= Beginning of Section =

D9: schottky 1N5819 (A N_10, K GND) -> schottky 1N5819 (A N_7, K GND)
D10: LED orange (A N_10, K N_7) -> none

= End of Section =
= Beginning of Section =

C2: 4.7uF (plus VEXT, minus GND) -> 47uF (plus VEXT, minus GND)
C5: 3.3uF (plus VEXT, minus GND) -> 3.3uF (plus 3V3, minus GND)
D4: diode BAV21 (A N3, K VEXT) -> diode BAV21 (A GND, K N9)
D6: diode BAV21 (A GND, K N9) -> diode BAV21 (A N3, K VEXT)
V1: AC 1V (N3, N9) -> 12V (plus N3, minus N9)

= End of Section =

Task item: Look through the data above and return exactly the lines from the one that contains "D6: diode BAV21" to the one that contains "V1: AC 1V (N3, N9) -> 12V (plus N3, minus N9)", inclusive, with nothing else.

Result of the task:
D6: diode BAV21 (A GND, K N9) -> diode BAV21 (A N3, K VEXT)
V1: AC 1V (N3, N9) -> 12V (plus N3, minus N9)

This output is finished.